Try it – Your response must be an exact transcription of the lines from the one containing "(499, 127) = (618, 361): purple" through the final line of the data.

Exercise material –

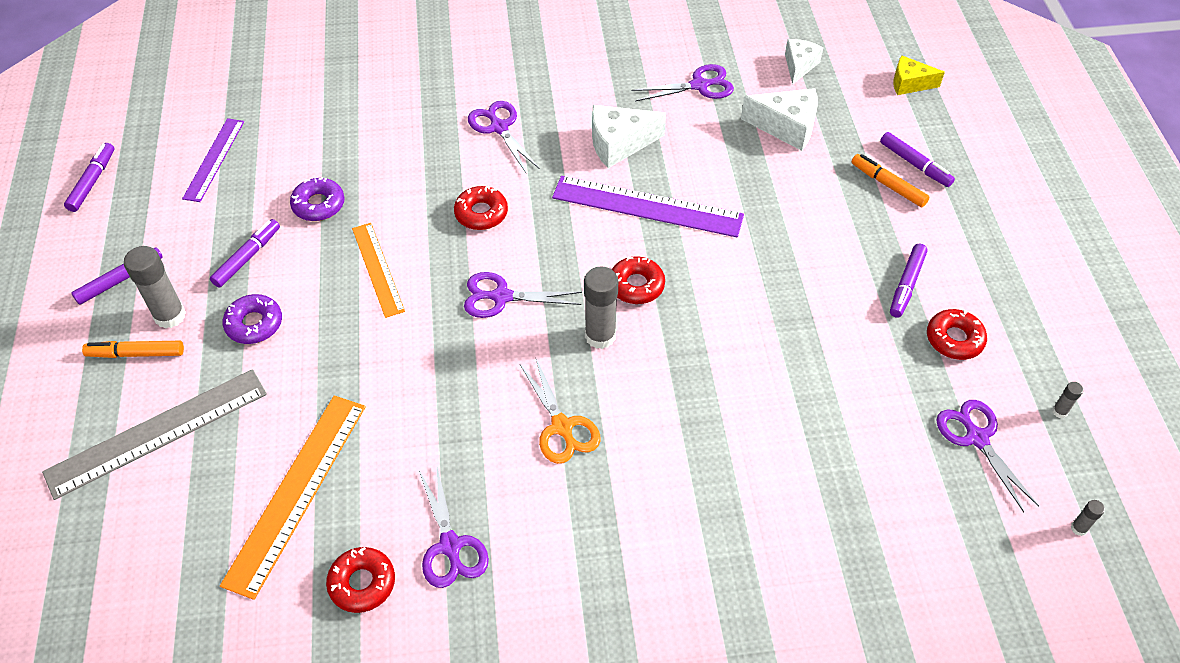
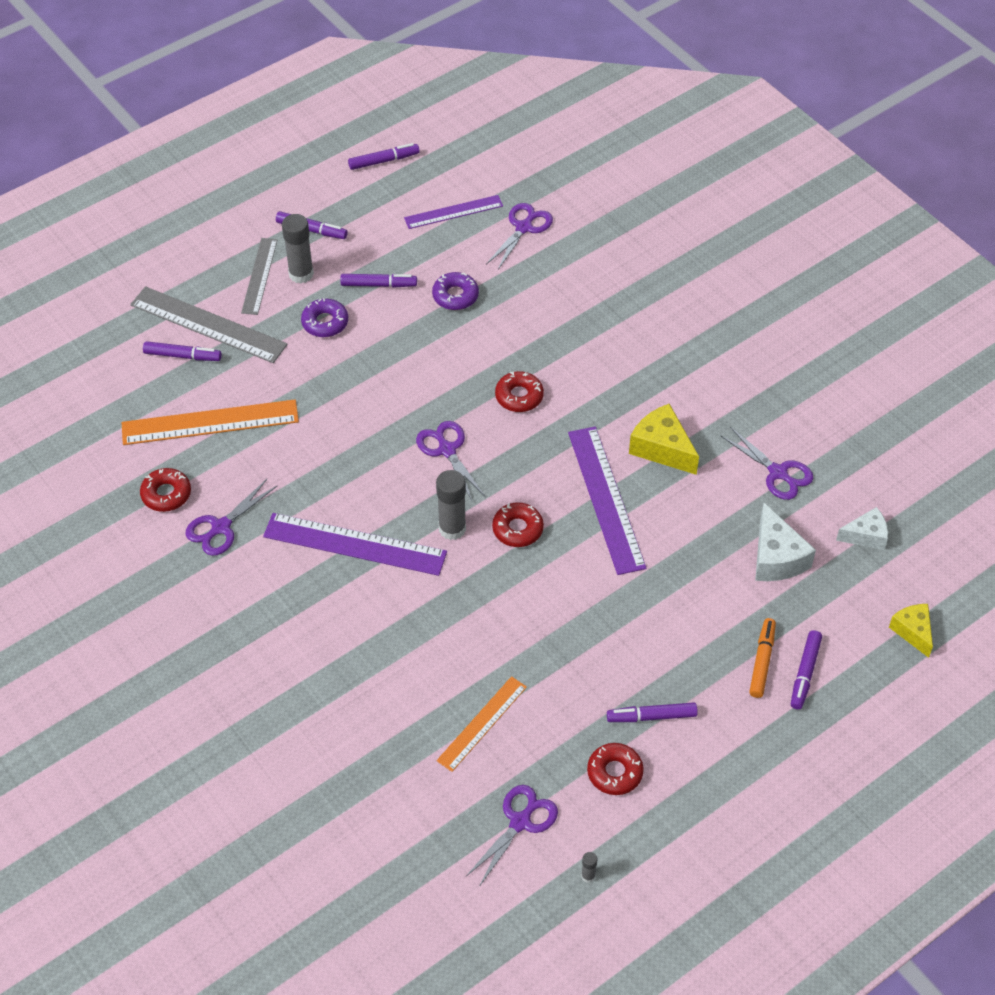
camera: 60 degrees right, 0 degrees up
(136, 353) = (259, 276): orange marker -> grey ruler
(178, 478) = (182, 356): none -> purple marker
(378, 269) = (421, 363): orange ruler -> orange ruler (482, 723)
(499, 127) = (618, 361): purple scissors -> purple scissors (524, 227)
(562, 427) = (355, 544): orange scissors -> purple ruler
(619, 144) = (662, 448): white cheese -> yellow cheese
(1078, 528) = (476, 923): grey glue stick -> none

Exercise output –
(499, 127) = (618, 361): purple scissors -> purple scissors (524, 227)
(562, 427) = (355, 544): orange scissors -> purple ruler
(619, 144) = (662, 448): white cheese -> yellow cheese
(1078, 528) = (476, 923): grey glue stick -> none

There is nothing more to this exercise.